## AIM:
Reproduce all of the lines below verbatim, in the same order.

## INPUT DATA:
= = = = =

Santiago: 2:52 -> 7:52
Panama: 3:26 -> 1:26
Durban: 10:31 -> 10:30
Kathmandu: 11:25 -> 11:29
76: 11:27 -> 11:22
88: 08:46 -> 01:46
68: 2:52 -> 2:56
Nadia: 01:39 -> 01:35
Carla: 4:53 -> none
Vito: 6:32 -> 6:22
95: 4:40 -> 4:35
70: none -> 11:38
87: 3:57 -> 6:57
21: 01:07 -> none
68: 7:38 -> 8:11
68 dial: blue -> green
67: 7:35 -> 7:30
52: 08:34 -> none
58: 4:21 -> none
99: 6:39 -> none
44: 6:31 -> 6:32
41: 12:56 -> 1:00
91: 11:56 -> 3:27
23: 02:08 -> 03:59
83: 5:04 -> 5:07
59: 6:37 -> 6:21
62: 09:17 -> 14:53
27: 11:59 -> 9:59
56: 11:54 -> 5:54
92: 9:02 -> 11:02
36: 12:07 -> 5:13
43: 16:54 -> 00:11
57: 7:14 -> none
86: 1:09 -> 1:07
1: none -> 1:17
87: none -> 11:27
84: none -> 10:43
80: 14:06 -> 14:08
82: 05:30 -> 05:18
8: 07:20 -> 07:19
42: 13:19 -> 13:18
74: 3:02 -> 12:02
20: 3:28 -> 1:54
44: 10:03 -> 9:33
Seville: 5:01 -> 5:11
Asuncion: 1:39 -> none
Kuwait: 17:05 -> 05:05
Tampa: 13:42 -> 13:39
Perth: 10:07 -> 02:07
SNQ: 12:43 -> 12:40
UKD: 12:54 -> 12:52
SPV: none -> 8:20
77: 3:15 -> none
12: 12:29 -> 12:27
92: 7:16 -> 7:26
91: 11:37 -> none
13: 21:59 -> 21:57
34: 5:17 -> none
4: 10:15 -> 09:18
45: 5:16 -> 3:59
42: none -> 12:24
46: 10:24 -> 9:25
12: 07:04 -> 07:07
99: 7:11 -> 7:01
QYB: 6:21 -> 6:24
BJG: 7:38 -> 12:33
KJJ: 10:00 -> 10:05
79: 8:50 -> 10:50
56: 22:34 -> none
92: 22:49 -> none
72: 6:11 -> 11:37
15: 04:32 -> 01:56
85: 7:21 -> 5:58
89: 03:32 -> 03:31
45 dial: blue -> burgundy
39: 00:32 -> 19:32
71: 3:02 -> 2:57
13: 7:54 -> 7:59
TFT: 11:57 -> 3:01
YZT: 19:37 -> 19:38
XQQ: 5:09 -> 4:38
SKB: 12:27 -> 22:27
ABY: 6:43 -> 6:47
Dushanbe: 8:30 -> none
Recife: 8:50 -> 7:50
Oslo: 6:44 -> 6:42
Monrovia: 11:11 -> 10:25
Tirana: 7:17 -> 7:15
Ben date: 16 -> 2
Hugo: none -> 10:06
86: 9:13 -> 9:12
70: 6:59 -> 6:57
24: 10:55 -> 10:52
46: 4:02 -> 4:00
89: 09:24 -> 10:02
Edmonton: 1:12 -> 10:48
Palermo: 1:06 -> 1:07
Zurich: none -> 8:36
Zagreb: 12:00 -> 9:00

= = = = =

## RIGHT ANSWER:
Santiago: 2:52 -> 7:52
Panama: 3:26 -> 1:26
Durban: 10:31 -> 10:30
Kathmandu: 11:25 -> 11:29
76: 11:27 -> 11:22
88: 08:46 -> 01:46
68: 2:52 -> 2:56
Nadia: 01:39 -> 01:35
Carla: 4:53 -> none
Vito: 6:32 -> 6:22
95: 4:40 -> 4:35
70: none -> 11:38
87: 3:57 -> 6:57
21: 01:07 -> none
68: 7:38 -> 8:11
68 dial: blue -> green
67: 7:35 -> 7:30
52: 08:34 -> none
58: 4:21 -> none
99: 6:39 -> none
44: 6:31 -> 6:32
41: 12:56 -> 1:00
91: 11:56 -> 3:27
23: 02:08 -> 03:59
83: 5:04 -> 5:07
59: 6:37 -> 6:21
62: 09:17 -> 14:53
27: 11:59 -> 9:59
56: 11:54 -> 5:54
92: 9:02 -> 11:02
36: 12:07 -> 5:13
43: 16:54 -> 00:11
57: 7:14 -> none
86: 1:09 -> 1:07
1: none -> 1:17
87: none -> 11:27
84: none -> 10:43
80: 14:06 -> 14:08
82: 05:30 -> 05:18
8: 07:20 -> 07:19
42: 13:19 -> 13:18
74: 3:02 -> 12:02
20: 3:28 -> 1:54
44: 10:03 -> 9:33
Seville: 5:01 -> 5:11
Asuncion: 1:39 -> none
Kuwait: 17:05 -> 05:05
Tampa: 13:42 -> 13:39
Perth: 10:07 -> 02:07
SNQ: 12:43 -> 12:40
UKD: 12:54 -> 12:52
SPV: none -> 8:20
77: 3:15 -> none
12: 12:29 -> 12:27
92: 7:16 -> 7:26
91: 11:37 -> none
13: 21:59 -> 21:57
34: 5:17 -> none
4: 10:15 -> 09:18
45: 5:16 -> 3:59
42: none -> 12:24
46: 10:24 -> 9:25
12: 07:04 -> 07:07
99: 7:11 -> 7:01
QYB: 6:21 -> 6:24
BJG: 7:38 -> 12:33
KJJ: 10:00 -> 10:05
79: 8:50 -> 10:50
56: 22:34 -> none
92: 22:49 -> none
72: 6:11 -> 11:37
15: 04:32 -> 01:56
85: 7:21 -> 5:58
89: 03:32 -> 03:31
45 dial: blue -> burgundy
39: 00:32 -> 19:32
71: 3:02 -> 2:57
13: 7:54 -> 7:59
TFT: 11:57 -> 3:01
YZT: 19:37 -> 19:38
XQQ: 5:09 -> 4:38
SKB: 12:27 -> 22:27
ABY: 6:43 -> 6:47
Dushanbe: 8:30 -> none
Recife: 8:50 -> 7:50
Oslo: 6:44 -> 6:42
Monrovia: 11:11 -> 10:25
Tirana: 7:17 -> 7:15
Ben date: 16 -> 2
Hugo: none -> 10:06
86: 9:13 -> 9:12
70: 6:59 -> 6:57
24: 10:55 -> 10:52
46: 4:02 -> 4:00
89: 09:24 -> 10:02
Edmonton: 1:12 -> 10:48
Palermo: 1:06 -> 1:07
Zurich: none -> 8:36
Zagreb: 12:00 -> 9:00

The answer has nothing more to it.